━━ Records for the task

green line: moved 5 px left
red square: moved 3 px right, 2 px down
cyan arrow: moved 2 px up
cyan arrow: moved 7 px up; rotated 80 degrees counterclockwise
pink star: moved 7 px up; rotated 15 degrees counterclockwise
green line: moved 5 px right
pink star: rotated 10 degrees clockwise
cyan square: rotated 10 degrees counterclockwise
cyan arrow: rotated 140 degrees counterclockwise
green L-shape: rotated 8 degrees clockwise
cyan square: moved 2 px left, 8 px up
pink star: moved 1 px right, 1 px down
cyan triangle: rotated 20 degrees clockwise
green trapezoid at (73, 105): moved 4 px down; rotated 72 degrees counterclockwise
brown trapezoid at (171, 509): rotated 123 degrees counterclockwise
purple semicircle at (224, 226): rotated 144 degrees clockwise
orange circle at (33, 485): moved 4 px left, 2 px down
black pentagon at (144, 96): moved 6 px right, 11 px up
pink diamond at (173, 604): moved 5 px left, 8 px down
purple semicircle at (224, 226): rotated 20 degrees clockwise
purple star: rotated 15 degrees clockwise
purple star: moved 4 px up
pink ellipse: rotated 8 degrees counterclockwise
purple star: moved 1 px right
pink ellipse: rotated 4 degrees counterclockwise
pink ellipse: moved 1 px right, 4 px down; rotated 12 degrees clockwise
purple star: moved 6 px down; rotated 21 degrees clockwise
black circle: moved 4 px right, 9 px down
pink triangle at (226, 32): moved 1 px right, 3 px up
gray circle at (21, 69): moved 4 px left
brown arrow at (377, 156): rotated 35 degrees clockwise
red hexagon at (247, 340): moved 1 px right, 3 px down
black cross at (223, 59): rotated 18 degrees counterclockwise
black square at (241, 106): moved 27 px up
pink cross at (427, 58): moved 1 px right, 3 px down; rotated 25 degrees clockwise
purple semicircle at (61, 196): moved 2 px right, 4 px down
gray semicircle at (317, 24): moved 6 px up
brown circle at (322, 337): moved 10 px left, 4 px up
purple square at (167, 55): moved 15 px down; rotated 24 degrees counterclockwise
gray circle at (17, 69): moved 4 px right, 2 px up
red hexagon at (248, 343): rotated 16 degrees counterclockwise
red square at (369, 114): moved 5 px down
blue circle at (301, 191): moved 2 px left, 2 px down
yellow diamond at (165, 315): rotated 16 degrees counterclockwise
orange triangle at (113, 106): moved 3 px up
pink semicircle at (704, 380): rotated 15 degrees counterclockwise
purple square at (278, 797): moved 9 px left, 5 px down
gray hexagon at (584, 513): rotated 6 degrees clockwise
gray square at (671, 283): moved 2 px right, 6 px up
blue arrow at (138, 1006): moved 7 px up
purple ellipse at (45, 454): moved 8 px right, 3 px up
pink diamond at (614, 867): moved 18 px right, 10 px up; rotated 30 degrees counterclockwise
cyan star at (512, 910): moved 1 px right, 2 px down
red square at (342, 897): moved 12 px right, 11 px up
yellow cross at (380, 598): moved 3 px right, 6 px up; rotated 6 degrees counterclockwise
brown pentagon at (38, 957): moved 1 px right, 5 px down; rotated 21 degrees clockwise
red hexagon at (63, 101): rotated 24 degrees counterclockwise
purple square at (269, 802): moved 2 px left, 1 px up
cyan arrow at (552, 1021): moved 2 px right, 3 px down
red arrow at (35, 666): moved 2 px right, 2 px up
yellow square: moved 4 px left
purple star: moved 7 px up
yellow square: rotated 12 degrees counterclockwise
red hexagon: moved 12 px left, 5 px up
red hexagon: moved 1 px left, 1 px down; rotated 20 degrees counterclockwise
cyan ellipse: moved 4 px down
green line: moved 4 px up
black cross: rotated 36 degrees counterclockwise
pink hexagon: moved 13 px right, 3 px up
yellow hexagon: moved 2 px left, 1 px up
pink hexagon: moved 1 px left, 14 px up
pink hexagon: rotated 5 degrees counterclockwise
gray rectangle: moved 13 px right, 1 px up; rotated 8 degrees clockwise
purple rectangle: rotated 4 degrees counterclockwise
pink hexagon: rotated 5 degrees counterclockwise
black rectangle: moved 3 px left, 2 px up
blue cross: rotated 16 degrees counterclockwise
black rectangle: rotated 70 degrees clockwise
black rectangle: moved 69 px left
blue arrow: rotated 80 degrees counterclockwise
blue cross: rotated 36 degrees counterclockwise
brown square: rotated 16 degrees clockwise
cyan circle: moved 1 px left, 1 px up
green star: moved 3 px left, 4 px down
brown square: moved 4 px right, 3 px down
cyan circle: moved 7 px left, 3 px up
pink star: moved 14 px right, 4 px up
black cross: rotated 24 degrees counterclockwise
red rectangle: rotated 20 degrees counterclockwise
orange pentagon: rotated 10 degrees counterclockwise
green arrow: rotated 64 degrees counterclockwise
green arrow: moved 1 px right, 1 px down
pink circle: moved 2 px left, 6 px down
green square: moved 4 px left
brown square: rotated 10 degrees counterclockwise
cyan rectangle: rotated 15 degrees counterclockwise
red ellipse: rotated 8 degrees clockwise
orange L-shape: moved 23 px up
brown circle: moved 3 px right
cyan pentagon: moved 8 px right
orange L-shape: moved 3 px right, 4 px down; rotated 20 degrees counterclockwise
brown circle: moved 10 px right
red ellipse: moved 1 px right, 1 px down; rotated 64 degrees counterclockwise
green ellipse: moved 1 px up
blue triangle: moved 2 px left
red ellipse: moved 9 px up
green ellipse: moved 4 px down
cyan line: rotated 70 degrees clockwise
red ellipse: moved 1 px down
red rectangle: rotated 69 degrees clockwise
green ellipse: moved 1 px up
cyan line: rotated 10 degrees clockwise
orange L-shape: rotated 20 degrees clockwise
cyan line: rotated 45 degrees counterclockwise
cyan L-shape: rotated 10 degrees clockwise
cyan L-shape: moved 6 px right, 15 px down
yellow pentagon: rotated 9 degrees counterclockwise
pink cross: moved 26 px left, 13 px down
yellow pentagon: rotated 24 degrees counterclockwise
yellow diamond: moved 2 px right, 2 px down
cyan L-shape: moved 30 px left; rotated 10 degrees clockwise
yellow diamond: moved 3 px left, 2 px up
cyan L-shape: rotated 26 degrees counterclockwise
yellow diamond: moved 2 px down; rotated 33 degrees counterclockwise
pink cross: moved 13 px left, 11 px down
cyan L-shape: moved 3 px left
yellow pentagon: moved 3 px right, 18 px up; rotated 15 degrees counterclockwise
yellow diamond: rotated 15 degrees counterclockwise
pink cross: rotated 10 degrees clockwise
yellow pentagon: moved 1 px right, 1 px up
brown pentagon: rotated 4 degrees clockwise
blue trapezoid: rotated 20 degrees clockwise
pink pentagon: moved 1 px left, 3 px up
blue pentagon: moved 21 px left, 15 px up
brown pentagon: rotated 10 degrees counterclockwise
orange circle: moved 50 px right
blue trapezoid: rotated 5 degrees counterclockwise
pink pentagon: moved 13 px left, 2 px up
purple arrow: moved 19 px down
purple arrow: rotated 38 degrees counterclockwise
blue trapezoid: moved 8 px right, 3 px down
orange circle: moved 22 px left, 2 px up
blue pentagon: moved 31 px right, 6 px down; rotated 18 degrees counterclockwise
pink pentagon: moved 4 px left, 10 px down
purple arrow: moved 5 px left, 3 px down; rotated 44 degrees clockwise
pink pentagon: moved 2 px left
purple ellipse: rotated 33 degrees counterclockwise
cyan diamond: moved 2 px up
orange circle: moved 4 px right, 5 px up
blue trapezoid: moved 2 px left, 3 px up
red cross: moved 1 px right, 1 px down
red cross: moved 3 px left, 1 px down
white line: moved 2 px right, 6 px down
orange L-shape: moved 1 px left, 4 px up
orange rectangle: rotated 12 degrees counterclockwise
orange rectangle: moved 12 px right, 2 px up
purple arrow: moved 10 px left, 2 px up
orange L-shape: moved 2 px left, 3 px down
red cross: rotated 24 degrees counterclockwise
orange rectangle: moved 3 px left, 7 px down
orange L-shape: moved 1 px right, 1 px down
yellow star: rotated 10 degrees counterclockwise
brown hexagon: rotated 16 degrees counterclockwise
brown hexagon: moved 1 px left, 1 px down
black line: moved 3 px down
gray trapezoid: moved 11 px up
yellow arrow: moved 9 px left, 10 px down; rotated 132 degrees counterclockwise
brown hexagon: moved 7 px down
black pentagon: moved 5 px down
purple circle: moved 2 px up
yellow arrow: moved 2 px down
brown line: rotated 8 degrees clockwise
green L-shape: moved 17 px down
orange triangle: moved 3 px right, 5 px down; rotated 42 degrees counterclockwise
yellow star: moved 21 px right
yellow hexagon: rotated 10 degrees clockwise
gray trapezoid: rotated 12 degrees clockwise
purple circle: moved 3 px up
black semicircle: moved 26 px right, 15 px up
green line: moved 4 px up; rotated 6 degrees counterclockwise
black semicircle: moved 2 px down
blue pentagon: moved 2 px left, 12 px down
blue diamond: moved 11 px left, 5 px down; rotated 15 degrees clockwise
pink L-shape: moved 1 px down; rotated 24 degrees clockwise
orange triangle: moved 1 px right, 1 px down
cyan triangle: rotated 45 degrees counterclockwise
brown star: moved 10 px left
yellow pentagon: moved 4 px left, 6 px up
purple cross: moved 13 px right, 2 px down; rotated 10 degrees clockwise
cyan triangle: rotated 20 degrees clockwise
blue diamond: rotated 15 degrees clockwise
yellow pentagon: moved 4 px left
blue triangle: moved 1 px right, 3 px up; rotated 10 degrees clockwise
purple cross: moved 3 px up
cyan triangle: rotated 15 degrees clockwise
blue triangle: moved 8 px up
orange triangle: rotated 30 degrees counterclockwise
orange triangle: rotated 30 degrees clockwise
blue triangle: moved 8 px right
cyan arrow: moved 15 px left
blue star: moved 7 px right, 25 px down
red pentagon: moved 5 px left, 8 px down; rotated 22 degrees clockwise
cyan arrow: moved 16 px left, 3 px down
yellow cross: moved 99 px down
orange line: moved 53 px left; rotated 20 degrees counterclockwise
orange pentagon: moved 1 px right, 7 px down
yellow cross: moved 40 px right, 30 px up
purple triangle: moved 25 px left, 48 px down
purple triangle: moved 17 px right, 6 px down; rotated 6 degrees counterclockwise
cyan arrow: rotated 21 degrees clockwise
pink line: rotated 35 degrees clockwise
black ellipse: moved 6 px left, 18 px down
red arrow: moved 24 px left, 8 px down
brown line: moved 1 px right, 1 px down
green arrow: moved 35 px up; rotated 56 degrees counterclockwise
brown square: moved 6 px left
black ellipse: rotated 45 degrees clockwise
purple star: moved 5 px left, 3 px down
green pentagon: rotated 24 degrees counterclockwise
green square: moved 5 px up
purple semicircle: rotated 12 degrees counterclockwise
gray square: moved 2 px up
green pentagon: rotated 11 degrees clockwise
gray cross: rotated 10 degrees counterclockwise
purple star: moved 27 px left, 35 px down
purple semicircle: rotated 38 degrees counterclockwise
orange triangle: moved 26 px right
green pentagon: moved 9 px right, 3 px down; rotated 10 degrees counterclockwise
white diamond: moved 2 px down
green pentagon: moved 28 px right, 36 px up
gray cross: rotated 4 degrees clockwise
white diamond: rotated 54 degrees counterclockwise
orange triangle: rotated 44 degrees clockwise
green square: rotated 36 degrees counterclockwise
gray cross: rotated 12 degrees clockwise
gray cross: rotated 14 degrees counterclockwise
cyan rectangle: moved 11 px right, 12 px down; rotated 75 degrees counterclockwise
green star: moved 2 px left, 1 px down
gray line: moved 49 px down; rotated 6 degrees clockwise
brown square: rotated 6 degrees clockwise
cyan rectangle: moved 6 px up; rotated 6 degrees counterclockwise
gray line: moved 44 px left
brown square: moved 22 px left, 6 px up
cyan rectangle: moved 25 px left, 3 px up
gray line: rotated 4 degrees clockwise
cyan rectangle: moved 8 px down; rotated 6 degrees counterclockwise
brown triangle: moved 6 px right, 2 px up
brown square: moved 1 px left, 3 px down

━━━━

Description of the task →
Rewrite everything from the start of the items down to the line containing "cyan square: rotated", switching "green line" to "green bar" and leaving all else unchanged.

Result of the task →
green bar: moved 5 px left
red square: moved 3 px right, 2 px down
cyan arrow: moved 2 px up
cyan arrow: moved 7 px up; rotated 80 degrees counterclockwise
pink star: moved 7 px up; rotated 15 degrees counterclockwise
green bar: moved 5 px right
pink star: rotated 10 degrees clockwise
cyan square: rotated 10 degrees counterclockwise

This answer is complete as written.